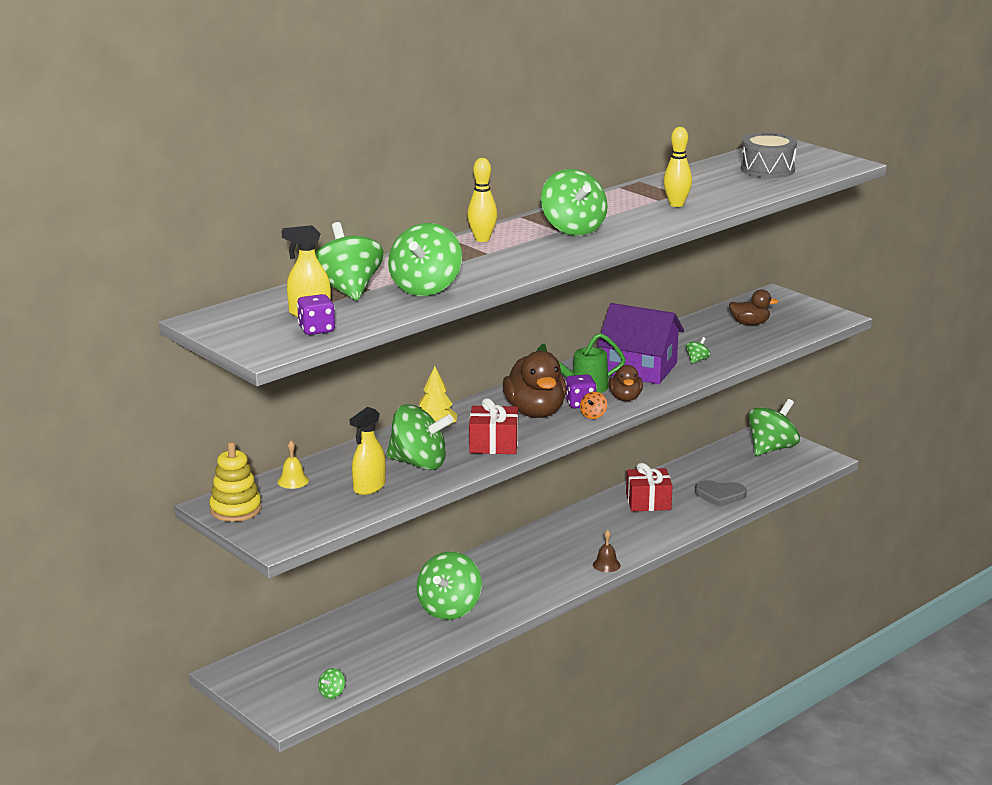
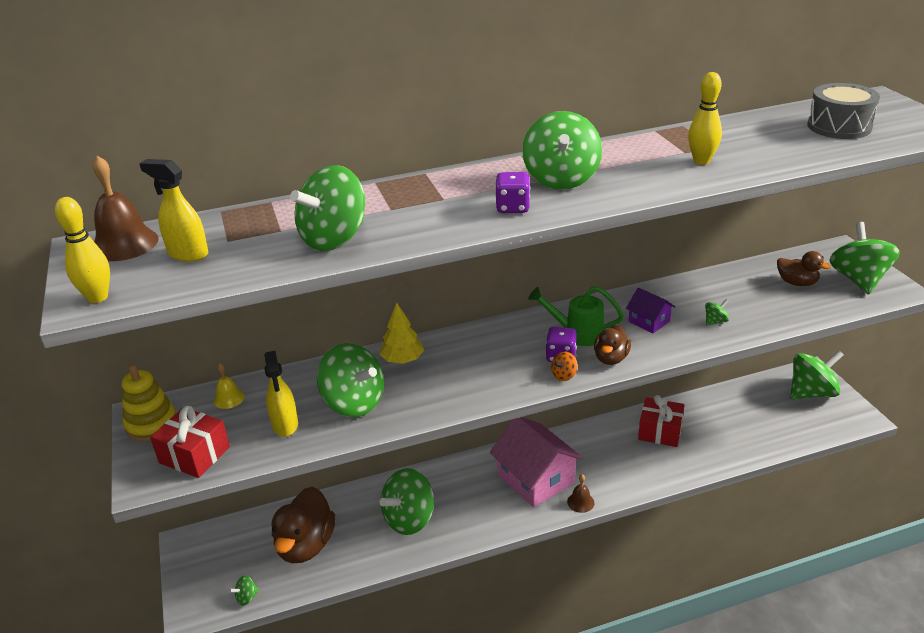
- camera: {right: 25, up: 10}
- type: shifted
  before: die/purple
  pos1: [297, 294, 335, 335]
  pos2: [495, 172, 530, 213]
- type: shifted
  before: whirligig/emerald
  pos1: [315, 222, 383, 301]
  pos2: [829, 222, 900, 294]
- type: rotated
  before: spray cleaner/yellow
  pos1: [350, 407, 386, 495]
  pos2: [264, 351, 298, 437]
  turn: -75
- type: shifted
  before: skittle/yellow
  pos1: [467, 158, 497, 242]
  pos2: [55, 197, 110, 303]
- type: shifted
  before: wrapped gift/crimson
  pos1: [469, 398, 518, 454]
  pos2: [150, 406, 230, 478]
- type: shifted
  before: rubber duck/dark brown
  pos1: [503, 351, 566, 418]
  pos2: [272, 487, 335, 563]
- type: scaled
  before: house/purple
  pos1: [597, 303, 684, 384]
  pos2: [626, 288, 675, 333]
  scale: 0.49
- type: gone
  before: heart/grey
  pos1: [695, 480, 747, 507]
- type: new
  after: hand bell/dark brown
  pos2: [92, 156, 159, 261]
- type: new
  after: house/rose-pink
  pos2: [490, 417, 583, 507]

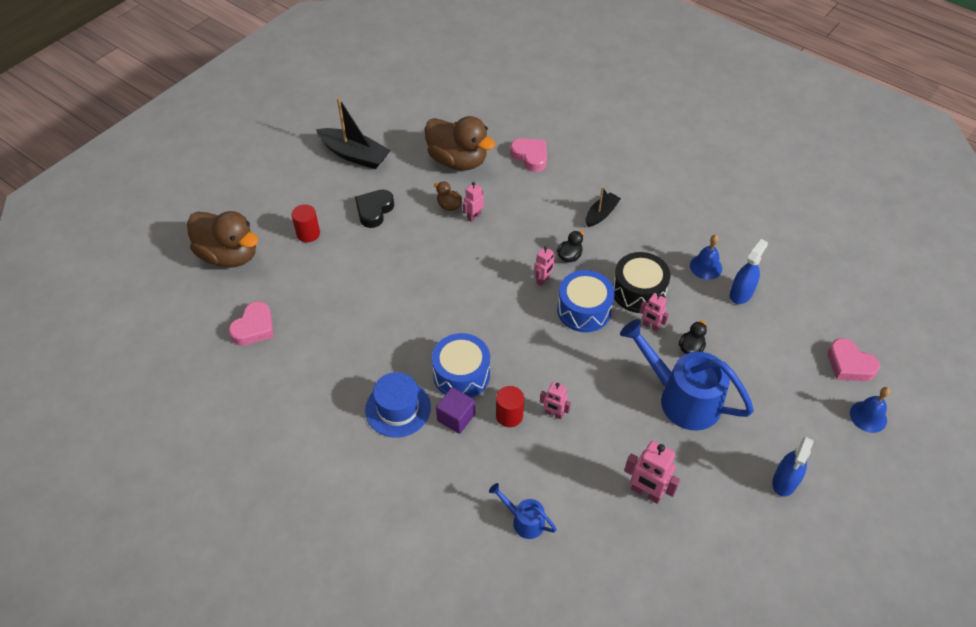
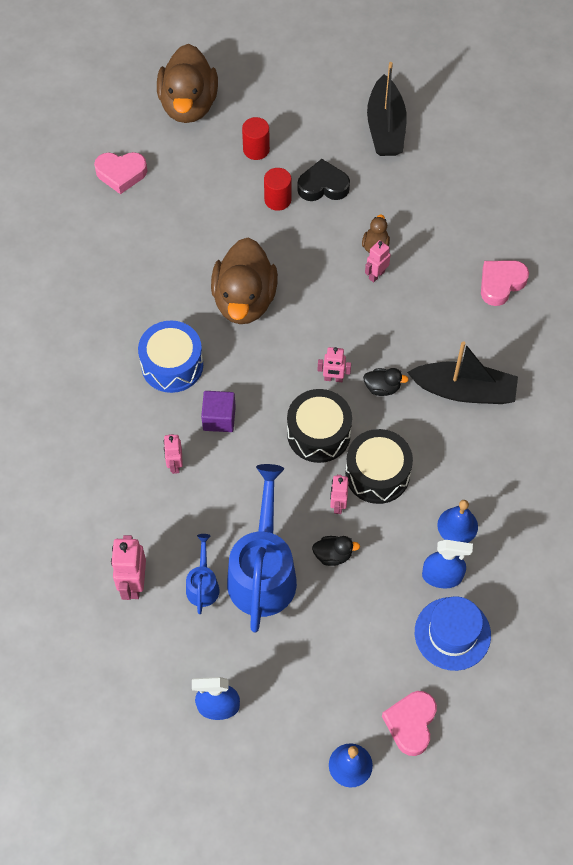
- camera: {right: 60, up: 10}
- type: shifted
  before: top hat/blue
  pos1: [365, 372, 431, 438]
  pos2: [415, 596, 491, 671]
- type: shifted
  before: rubber duck/dark brown
  pos1: [425, 116, 495, 170]
  pos2: [211, 238, 278, 324]
- type: shifted
  before: block/purple
  pos1: [436, 387, 475, 434]
  pos2: [201, 391, 236, 432]
- type: rotated
  before: robot/rose-pink
  pos1: [463, 182, 484, 222]
  pos2: [365, 240, 391, 282]
  turn: -60
- type: shifted
  before: watering pot/blue
  pos1: [489, 483, 557, 539]
  pos2: [186, 534, 220, 614]
- type: shifted
  before: solid cylinder/crimson
  pos1: [496, 386, 524, 427]
  pos2: [264, 168, 292, 211]
- type: rotated
  before: heart/rose-pink
  pos1: [510, 138, 547, 172]
  pos2: [481, 260, 529, 306]
  turn: -150
- type: repainted
  before: drum/blue
  after: drum/black
  pos1: [557, 270, 615, 332]
  pos2: [287, 389, 352, 463]
- type: scaled
  before: boat/black
  pos1: [586, 187, 621, 227]
  pos2: [407, 341, 518, 404]
  scale: 1.72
***
## [ABOUT THIS EXERCISE]
All of the lines above should be retyped precisely, apart from the pictures.

## [WRITTEN SOLUTION]
- camera: {right: 25, up: 10}
- type: shifted
  before: die/purple
  pos1: [297, 294, 335, 335]
  pos2: [495, 172, 530, 213]
- type: shifted
  before: whirligig/emerald
  pos1: [315, 222, 383, 301]
  pos2: [829, 222, 900, 294]
- type: rotated
  before: spray cleaner/yellow
  pos1: [350, 407, 386, 495]
  pos2: [264, 351, 298, 437]
  turn: -75
- type: shifted
  before: skittle/yellow
  pos1: [467, 158, 497, 242]
  pos2: [55, 197, 110, 303]
- type: shifted
  before: wrapped gift/crimson
  pos1: [469, 398, 518, 454]
  pos2: [150, 406, 230, 478]
- type: shifted
  before: rubber duck/dark brown
  pos1: [503, 351, 566, 418]
  pos2: [272, 487, 335, 563]
- type: scaled
  before: house/purple
  pos1: [597, 303, 684, 384]
  pos2: [626, 288, 675, 333]
  scale: 0.49
- type: gone
  before: heart/grey
  pos1: [695, 480, 747, 507]
- type: new
  after: hand bell/dark brown
  pos2: [92, 156, 159, 261]
- type: new
  after: house/rose-pink
  pos2: [490, 417, 583, 507]

- camera: {right: 60, up: 10}
- type: shifted
  before: top hat/blue
  pos1: [365, 372, 431, 438]
  pos2: [415, 596, 491, 671]
- type: shifted
  before: rubber duck/dark brown
  pos1: [425, 116, 495, 170]
  pos2: [211, 238, 278, 324]
- type: shifted
  before: block/purple
  pos1: [436, 387, 475, 434]
  pos2: [201, 391, 236, 432]
- type: rotated
  before: robot/rose-pink
  pos1: [463, 182, 484, 222]
  pos2: [365, 240, 391, 282]
  turn: -60
- type: shifted
  before: watering pot/blue
  pos1: [489, 483, 557, 539]
  pos2: [186, 534, 220, 614]
- type: shifted
  before: solid cylinder/crimson
  pos1: [496, 386, 524, 427]
  pos2: [264, 168, 292, 211]
- type: rotated
  before: heart/rose-pink
  pos1: [510, 138, 547, 172]
  pos2: [481, 260, 529, 306]
  turn: -150
- type: repainted
  before: drum/blue
  after: drum/black
  pos1: [557, 270, 615, 332]
  pos2: [287, 389, 352, 463]
- type: scaled
  before: boat/black
  pos1: [586, 187, 621, 227]
  pos2: [407, 341, 518, 404]
  scale: 1.72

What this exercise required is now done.